▸ TASK BRIEF
Provide only the number of lines below in which the string "tree" occurs.
==========
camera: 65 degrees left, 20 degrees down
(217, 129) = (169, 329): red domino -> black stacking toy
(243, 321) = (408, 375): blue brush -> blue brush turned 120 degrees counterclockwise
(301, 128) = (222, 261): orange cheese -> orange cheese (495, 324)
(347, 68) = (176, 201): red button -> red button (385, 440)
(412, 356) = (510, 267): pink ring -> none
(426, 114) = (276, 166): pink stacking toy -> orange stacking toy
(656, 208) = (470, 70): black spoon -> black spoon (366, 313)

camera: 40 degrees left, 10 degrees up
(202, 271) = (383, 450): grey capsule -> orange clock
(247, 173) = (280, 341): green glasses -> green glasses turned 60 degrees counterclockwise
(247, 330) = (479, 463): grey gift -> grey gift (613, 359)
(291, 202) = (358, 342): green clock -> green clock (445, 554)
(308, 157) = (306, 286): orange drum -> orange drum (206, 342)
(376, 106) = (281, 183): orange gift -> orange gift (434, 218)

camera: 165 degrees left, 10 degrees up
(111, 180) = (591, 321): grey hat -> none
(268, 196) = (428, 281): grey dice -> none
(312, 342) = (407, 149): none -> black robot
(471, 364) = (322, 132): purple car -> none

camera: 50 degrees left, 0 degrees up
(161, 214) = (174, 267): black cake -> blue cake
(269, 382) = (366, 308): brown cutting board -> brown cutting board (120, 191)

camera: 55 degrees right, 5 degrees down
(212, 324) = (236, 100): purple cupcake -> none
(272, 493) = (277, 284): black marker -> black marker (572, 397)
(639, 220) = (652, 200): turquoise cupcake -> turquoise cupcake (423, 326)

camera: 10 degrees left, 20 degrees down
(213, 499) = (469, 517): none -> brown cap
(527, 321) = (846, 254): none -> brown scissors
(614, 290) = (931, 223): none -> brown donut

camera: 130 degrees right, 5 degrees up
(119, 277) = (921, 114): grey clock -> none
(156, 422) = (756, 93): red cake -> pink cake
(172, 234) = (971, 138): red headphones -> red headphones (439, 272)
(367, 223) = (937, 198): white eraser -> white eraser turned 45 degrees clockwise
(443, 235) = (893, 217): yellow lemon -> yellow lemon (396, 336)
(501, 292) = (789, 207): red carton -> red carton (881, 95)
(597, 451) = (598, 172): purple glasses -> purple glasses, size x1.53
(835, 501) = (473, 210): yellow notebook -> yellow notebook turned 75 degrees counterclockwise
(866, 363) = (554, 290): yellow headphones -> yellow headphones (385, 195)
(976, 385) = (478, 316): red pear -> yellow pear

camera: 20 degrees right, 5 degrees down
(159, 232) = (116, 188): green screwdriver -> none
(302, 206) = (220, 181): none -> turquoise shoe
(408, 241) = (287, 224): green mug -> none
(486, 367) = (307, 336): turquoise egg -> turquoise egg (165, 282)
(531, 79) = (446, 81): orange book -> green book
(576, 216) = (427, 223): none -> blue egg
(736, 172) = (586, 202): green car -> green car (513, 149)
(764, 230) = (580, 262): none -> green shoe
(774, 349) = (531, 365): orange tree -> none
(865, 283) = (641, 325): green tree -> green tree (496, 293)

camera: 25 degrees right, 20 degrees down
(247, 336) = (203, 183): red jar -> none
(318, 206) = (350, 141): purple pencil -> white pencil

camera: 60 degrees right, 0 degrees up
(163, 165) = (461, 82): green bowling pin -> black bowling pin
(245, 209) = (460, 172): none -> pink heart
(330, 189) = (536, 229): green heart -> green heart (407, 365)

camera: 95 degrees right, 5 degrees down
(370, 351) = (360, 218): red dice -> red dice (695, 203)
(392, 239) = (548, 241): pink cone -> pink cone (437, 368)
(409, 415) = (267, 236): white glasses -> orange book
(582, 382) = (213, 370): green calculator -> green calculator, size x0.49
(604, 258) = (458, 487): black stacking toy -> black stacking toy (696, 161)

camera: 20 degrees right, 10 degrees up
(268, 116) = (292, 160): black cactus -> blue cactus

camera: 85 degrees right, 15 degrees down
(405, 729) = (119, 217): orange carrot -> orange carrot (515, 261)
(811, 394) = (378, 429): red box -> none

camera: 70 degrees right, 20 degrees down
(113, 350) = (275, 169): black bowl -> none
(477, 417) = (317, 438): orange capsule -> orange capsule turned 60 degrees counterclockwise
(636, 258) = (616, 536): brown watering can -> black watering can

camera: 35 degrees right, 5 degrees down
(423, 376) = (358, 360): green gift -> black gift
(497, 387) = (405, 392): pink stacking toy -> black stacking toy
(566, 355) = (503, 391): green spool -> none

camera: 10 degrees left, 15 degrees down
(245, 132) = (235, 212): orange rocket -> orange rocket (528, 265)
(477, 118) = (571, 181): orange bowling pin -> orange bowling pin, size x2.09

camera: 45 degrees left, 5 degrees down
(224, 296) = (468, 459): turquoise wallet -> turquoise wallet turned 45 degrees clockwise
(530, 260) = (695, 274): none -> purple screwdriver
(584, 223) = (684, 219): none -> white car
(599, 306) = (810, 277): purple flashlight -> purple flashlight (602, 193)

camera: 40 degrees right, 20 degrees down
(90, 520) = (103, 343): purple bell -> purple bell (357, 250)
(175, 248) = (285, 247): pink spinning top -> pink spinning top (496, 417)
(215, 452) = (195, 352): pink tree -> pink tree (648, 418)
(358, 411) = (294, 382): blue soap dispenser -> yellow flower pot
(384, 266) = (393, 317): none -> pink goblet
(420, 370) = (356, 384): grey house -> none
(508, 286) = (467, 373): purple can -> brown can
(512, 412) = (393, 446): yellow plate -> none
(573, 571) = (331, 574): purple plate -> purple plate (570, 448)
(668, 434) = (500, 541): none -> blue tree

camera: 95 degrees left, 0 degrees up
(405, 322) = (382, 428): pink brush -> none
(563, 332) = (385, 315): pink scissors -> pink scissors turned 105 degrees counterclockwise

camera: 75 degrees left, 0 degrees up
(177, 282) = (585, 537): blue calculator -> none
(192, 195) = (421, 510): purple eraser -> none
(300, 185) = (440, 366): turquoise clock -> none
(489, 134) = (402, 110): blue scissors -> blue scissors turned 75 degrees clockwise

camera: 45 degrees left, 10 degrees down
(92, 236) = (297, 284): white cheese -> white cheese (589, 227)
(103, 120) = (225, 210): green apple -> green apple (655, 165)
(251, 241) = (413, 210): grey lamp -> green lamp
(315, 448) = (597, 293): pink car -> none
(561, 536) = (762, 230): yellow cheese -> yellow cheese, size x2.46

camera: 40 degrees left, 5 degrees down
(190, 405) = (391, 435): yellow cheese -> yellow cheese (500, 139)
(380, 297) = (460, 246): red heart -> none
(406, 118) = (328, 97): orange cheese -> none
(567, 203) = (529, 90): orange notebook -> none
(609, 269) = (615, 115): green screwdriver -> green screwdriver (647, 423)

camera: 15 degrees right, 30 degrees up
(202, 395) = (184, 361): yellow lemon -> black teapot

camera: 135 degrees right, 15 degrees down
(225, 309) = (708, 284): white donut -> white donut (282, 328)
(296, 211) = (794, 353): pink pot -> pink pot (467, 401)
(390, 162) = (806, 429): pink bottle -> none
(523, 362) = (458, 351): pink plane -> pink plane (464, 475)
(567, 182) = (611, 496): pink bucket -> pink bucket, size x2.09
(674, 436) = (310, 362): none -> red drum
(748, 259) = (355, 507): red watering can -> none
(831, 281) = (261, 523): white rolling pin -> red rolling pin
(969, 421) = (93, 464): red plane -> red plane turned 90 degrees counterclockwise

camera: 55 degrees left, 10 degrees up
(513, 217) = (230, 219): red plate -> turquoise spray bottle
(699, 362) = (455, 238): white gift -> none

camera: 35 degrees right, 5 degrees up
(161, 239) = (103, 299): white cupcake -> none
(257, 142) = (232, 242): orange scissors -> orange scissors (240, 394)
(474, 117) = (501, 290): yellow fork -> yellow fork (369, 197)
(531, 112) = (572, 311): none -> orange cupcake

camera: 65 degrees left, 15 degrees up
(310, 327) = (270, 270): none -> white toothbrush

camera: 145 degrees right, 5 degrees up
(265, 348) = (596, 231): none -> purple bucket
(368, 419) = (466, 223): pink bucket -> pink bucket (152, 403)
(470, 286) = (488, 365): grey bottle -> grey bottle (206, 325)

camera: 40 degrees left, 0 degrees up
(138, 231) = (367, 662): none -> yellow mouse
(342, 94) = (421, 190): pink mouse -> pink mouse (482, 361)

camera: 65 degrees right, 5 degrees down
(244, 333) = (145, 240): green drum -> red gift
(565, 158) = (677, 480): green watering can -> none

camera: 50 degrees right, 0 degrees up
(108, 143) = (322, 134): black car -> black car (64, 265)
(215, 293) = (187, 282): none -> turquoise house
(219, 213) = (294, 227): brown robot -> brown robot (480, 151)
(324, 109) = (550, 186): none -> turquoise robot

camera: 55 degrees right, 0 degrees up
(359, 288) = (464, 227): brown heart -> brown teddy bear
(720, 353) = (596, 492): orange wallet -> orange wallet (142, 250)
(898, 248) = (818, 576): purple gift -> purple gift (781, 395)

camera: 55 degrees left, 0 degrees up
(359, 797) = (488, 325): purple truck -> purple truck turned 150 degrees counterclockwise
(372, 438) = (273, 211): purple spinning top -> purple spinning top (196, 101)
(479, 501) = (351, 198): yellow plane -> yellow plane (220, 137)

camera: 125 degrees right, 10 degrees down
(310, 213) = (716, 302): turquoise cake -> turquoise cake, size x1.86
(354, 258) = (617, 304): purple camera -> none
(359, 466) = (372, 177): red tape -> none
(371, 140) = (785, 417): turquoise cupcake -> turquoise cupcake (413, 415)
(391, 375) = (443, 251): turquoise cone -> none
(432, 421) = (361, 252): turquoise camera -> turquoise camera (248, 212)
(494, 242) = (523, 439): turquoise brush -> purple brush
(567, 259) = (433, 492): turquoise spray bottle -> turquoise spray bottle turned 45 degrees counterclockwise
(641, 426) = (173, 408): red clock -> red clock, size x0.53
==========
▸ WRITTEN RESPONSE
4